▸ **Exercise objective**
Convert every line of the data items below into a Markdown table with the columns "Row" and "Line," numbering the rows in order and leaving out blank lines.

Data items:
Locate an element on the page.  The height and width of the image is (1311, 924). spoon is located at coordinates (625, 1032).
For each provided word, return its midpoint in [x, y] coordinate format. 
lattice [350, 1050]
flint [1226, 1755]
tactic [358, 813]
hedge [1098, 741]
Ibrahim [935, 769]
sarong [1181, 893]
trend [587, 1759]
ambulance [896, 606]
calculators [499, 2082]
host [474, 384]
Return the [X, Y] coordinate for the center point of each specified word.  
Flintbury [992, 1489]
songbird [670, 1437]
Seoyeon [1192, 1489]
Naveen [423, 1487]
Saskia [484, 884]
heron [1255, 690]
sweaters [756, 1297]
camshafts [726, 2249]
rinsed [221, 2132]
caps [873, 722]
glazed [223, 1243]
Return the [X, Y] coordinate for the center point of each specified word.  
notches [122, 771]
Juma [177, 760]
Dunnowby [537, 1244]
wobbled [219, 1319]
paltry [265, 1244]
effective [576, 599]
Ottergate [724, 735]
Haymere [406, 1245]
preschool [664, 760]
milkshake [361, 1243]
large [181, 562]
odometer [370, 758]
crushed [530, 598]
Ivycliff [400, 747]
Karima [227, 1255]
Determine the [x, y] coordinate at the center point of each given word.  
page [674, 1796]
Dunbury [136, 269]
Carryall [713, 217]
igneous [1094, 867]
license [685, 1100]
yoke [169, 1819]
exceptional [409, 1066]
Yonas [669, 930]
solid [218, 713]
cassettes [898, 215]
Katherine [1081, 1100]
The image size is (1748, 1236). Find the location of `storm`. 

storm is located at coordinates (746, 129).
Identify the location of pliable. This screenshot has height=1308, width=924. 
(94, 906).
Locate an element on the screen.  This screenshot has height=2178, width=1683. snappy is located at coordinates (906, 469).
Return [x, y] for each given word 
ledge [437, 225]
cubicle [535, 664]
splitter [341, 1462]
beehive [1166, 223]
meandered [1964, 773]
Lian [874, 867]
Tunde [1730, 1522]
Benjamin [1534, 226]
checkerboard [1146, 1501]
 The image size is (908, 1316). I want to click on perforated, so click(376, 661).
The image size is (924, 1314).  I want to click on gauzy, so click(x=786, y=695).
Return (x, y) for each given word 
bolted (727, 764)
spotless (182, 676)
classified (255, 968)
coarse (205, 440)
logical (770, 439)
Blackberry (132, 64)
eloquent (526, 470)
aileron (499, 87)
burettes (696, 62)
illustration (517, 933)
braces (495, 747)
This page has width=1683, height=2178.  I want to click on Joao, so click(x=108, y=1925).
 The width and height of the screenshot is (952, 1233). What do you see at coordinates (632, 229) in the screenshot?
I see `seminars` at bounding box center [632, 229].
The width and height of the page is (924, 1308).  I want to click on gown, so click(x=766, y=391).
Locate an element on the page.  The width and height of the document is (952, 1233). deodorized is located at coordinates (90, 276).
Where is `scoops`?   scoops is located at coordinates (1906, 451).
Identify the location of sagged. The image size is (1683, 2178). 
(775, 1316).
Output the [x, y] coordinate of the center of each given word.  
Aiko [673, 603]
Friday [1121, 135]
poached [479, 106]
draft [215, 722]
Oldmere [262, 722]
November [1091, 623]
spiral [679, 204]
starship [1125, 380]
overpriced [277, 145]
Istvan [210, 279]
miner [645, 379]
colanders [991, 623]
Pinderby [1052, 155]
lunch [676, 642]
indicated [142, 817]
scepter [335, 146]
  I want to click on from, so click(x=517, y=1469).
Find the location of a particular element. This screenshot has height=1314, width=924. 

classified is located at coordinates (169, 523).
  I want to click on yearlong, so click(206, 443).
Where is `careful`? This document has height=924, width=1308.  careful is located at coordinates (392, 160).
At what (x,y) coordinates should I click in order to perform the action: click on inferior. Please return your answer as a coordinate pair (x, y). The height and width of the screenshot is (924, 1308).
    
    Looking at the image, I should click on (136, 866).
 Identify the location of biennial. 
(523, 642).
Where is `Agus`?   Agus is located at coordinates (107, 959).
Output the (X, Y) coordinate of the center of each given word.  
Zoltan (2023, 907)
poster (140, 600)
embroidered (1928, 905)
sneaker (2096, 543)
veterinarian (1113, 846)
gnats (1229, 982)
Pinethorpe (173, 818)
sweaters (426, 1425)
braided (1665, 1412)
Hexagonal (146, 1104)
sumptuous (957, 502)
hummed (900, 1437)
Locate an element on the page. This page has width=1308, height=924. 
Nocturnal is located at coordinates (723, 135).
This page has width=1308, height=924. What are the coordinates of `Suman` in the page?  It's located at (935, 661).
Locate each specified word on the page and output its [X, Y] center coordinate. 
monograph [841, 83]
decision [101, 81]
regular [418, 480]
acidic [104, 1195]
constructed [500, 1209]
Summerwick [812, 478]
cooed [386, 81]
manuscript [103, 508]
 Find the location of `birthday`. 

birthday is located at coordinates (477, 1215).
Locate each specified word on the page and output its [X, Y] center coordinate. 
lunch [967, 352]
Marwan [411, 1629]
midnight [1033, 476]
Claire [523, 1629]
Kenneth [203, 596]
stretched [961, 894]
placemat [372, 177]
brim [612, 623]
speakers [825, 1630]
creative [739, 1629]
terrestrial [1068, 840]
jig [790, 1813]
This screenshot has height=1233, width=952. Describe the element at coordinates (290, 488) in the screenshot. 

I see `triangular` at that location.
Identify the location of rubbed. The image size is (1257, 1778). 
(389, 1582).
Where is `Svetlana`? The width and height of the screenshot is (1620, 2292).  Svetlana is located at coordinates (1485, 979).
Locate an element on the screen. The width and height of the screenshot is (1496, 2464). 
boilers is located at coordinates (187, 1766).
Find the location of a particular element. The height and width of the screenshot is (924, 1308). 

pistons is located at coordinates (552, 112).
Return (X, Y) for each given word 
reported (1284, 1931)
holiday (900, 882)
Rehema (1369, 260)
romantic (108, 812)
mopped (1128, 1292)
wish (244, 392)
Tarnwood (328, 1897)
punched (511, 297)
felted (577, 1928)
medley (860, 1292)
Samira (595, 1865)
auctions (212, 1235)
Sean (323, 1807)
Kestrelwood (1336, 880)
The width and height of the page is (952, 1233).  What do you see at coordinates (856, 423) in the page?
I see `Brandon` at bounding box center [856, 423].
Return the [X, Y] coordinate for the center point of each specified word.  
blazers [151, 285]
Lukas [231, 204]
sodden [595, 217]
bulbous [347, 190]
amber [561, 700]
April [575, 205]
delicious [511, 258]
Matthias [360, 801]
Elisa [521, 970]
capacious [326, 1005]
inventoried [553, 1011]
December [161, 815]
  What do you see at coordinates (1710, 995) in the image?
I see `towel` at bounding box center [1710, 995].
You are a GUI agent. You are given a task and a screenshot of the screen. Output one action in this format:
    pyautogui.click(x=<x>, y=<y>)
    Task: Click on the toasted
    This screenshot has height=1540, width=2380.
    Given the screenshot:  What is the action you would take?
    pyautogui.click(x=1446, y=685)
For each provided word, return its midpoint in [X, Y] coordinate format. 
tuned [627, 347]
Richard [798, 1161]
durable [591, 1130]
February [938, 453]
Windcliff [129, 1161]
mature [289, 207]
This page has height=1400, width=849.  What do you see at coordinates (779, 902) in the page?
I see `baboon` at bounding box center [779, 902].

▸ **Answer for the task**
| Row | Line |
|---|---|
| 1 | Locate an element on the page.  The height and width of the image is (1311, 924). spoon is located at coordinates (625, 1032). |
| 2 | For each provided word, return its midpoint in [x, y] coordinate format.  |
| 3 | lattice [350, 1050] |
| 4 | flint [1226, 1755] |
| 5 | tactic [358, 813] |
| 6 | hedge [1098, 741] |
| 7 | Ibrahim [935, 769] |
| 8 | sarong [1181, 893] |
| 9 | trend [587, 1759] |
| 10 | ambulance [896, 606] |
| 11 | calculators [499, 2082] |
| 12 | host [474, 384] |
| 13 | Return the [X, Y] coordinate for the center point of each specified word.   |
| 14 | Flintbury [992, 1489] |
| 15 | songbird [670, 1437] |
| 16 | Seoyeon [1192, 1489] |
| 17 | Naveen [423, 1487] |
| 18 | Saskia [484, 884] |
| 19 | heron [1255, 690] |
| 20 | sweaters [756, 1297] |
| 21 | camshafts [726, 2249] |
| 22 | rinsed [221, 2132] |
| 23 | caps [873, 722] |
| 24 | glazed [223, 1243] |
| 25 | Return the [X, Y] coordinate for the center point of each specified word.   |
| 26 | notches [122, 771] |
| 27 | Juma [177, 760] |
| 28 | Dunnowby [537, 1244] |
| 29 | wobbled [219, 1319] |
| 30 | paltry [265, 1244] |
| 31 | effective [576, 599] |
| 32 | Ottergate [724, 735] |
| 33 | Haymere [406, 1245] |
| 34 | preschool [664, 760] |
| 35 | milkshake [361, 1243] |
| 36 | large [181, 562] |
| 37 | odometer [370, 758] |
| 38 | crushed [530, 598] |
| 39 | Ivycliff [400, 747] |
| 40 | Karima [227, 1255] |
| 41 | Determine the [x, y] coordinate at the center point of each given word.   |
| 42 | page [674, 1796] |
| 43 | Dunbury [136, 269] |
| 44 | Carryall [713, 217] |
| 45 | igneous [1094, 867] |
| 46 | license [685, 1100] |
| 47 | yoke [169, 1819] |
| 48 | exceptional [409, 1066] |
| 49 | Yonas [669, 930] |
| 50 | solid [218, 713] |
| 51 | cassettes [898, 215] |
| 52 | Katherine [1081, 1100] |
| 53 | The image size is (1748, 1236). Find the location of `storm`.  |
| 54 | storm is located at coordinates (746, 129). |
| 55 | Identify the location of pliable. This screenshot has height=1308, width=924.  |
| 56 | (94, 906). |
| 57 | Locate an element on the screen.  This screenshot has height=2178, width=1683. snappy is located at coordinates (906, 469). |
| 58 | Return [x, y] for each given word  |
| 59 | ledge [437, 225] |
| 60 | cubicle [535, 664] |
| 61 | splitter [341, 1462] |
| 62 | beehive [1166, 223] |
| 63 | meandered [1964, 773] |
| 64 | Lian [874, 867] |
| 65 | Tunde [1730, 1522] |
| 66 | Benjamin [1534, 226] |
| 67 | checkerboard [1146, 1501] |
| 68 |  The image size is (908, 1316). I want to click on perforated, so click(376, 661). |
| 69 | The image size is (924, 1314).  I want to click on gauzy, so click(x=786, y=695). |
| 70 | Return (x, y) for each given word  |
| 71 | bolted (727, 764) |
| 72 | spotless (182, 676) |
| 73 | classified (255, 968) |
| 74 | coarse (205, 440) |
| 75 | logical (770, 439) |
| 76 | Blackberry (132, 64) |
| 77 | eloquent (526, 470) |
| 78 | aileron (499, 87) |
| 79 | burettes (696, 62) |
| 80 | illustration (517, 933) |
| 81 | braces (495, 747) |
| 82 | This page has width=1683, height=2178.  I want to click on Joao, so click(x=108, y=1925). |
| 83 |  The width and height of the screenshot is (952, 1233). What do you see at coordinates (632, 229) in the screenshot? |
| 84 | I see `seminars` at bounding box center [632, 229]. |
| 85 | The width and height of the page is (924, 1308).  I want to click on gown, so click(x=766, y=391). |
| 86 | Locate an element on the page.  The width and height of the document is (952, 1233). deodorized is located at coordinates (90, 276). |
| 87 | Where is `scoops`?   scoops is located at coordinates (1906, 451). |
| 88 | Identify the location of sagged. The image size is (1683, 2178).  |
| 89 | (775, 1316). |
| 90 | Output the [x, y] coordinate of the center of each given word.   |
| 91 | Aiko [673, 603] |
| 92 | Friday [1121, 135] |
| 93 | poached [479, 106] |
| 94 | draft [215, 722] |
| 95 | Oldmere [262, 722] |
| 96 | November [1091, 623] |
| 97 | spiral [679, 204] |
| 98 | starship [1125, 380] |
| 99 | overpriced [277, 145] |
| 100 | Istvan [210, 279] |
| 101 | miner [645, 379] |
| 102 | colanders [991, 623] |
| 103 | Pinderby [1052, 155] |
| 104 | lunch [676, 642] |
| 105 | indicated [142, 817] |
| 106 | scepter [335, 146] |
| 107 |   I want to click on from, so click(x=517, y=1469). |
| 108 | Find the location of a particular element. This screenshot has height=1314, width=924.  |
| 109 | classified is located at coordinates (169, 523). |
| 110 |   I want to click on yearlong, so click(206, 443). |
| 111 | Where is `careful`? This document has height=924, width=1308.  careful is located at coordinates (392, 160). |
| 112 | At what (x,y) coordinates should I click in order to perform the action: click on inferior. Please return your answer as a coordinate pair (x, y). The height and width of the screenshot is (924, 1308). |
| 113 |     Looking at the image, I should click on (136, 866). |
| 114 |  Identify the location of biennial.  |
| 115 | (523, 642). |
| 116 | Where is `Agus`?   Agus is located at coordinates (107, 959). |
| 117 | Output the (X, Y) coordinate of the center of each given word.   |
| 118 | Zoltan (2023, 907) |
| 119 | poster (140, 600) |
| 120 | embroidered (1928, 905) |
| 121 | sneaker (2096, 543) |
| 122 | veterinarian (1113, 846) |
| 123 | gnats (1229, 982) |
| 124 | Pinethorpe (173, 818) |
| 125 | sweaters (426, 1425) |
| 126 | braided (1665, 1412) |
| 127 | Hexagonal (146, 1104) |
| 128 | sumptuous (957, 502) |
| 129 | hummed (900, 1437) |
| 130 | Locate an element on the page. This page has width=1308, height=924.  |
| 131 | Nocturnal is located at coordinates (723, 135). |
| 132 | This page has width=1308, height=924. What are the coordinates of `Suman` in the page?  It's located at (935, 661). |
| 133 | Locate each specified word on the page and output its [X, Y] center coordinate.  |
| 134 | monograph [841, 83] |
| 135 | decision [101, 81] |
| 136 | regular [418, 480] |
| 137 | acidic [104, 1195] |
| 138 | constructed [500, 1209] |
| 139 | Summerwick [812, 478] |
| 140 | cooed [386, 81] |
| 141 | manuscript [103, 508] |
| 142 |  Find the location of `birthday`.  |
| 143 | birthday is located at coordinates (477, 1215). |
| 144 | Locate each specified word on the page and output its [X, Y] center coordinate.  |
| 145 | lunch [967, 352] |
| 146 | Marwan [411, 1629] |
| 147 | midnight [1033, 476] |
| 148 | Claire [523, 1629] |
| 149 | Kenneth [203, 596] |
| 150 | stretched [961, 894] |
| 151 | placemat [372, 177] |
| 152 | brim [612, 623] |
| 153 | speakers [825, 1630] |
| 154 | creative [739, 1629] |
| 155 | terrestrial [1068, 840] |
| 156 | jig [790, 1813] |
| 157 | This screenshot has height=1233, width=952. Describe the element at coordinates (290, 488) in the screenshot.  |
| 158 | I see `triangular` at that location. |
| 159 | Identify the location of rubbed. The image size is (1257, 1778).  |
| 160 | (389, 1582). |
| 161 | Where is `Svetlana`? The width and height of the screenshot is (1620, 2292).  Svetlana is located at coordinates (1485, 979). |
| 162 | Locate an element on the screen. The width and height of the screenshot is (1496, 2464).  |
| 163 | boilers is located at coordinates (187, 1766). |
| 164 | Find the location of a particular element. The height and width of the screenshot is (924, 1308).  |
| 165 | pistons is located at coordinates (552, 112). |
| 166 | Return (X, Y) for each given word  |
| 167 | reported (1284, 1931) |
| 168 | holiday (900, 882) |
| 169 | Rehema (1369, 260) |
| 170 | romantic (108, 812) |
| 171 | mopped (1128, 1292) |
| 172 | wish (244, 392) |
| 173 | Tarnwood (328, 1897) |
| 174 | punched (511, 297) |
| 175 | felted (577, 1928) |
| 176 | medley (860, 1292) |
| 177 | Samira (595, 1865) |
| 178 | auctions (212, 1235) |
| 179 | Sean (323, 1807) |
| 180 | Kestrelwood (1336, 880) |
| 181 | The width and height of the page is (952, 1233).  What do you see at coordinates (856, 423) in the page? |
| 182 | I see `Brandon` at bounding box center [856, 423]. |
| 183 | Return the [X, Y] coordinate for the center point of each specified word.   |
| 184 | blazers [151, 285] |
| 185 | Lukas [231, 204] |
| 186 | sodden [595, 217] |
| 187 | bulbous [347, 190] |
| 188 | amber [561, 700] |
| 189 | April [575, 205] |
| 190 | delicious [511, 258] |
| 191 | Matthias [360, 801] |
| 192 | Elisa [521, 970] |
| 193 | capacious [326, 1005] |
| 194 | inventoried [553, 1011] |
| 195 | December [161, 815] |
| 196 |   What do you see at coordinates (1710, 995) in the image? |
| 197 | I see `towel` at bounding box center [1710, 995]. |
| 198 | You are a GUI agent. You are given a task and a screenshot of the screen. Output one action in this format: |
| 199 |     pyautogui.click(x=<x>, y=<y>) |
| 200 |     Task: Click on the toasted |
| 201 |     This screenshot has height=1540, width=2380. |
| 202 |     Given the screenshot:  What is the action you would take? |
| 203 |     pyautogui.click(x=1446, y=685) |
| 204 | For each provided word, return its midpoint in [X, Y] coordinate format.  |
| 205 | tuned [627, 347] |
| 206 | Richard [798, 1161] |
| 207 | durable [591, 1130] |
| 208 | February [938, 453] |
| 209 | Windcliff [129, 1161] |
| 210 | mature [289, 207] |
| 211 | This page has height=1400, width=849.  What do you see at coordinates (779, 902) in the page? |
| 212 | I see `baboon` at bounding box center [779, 902]. |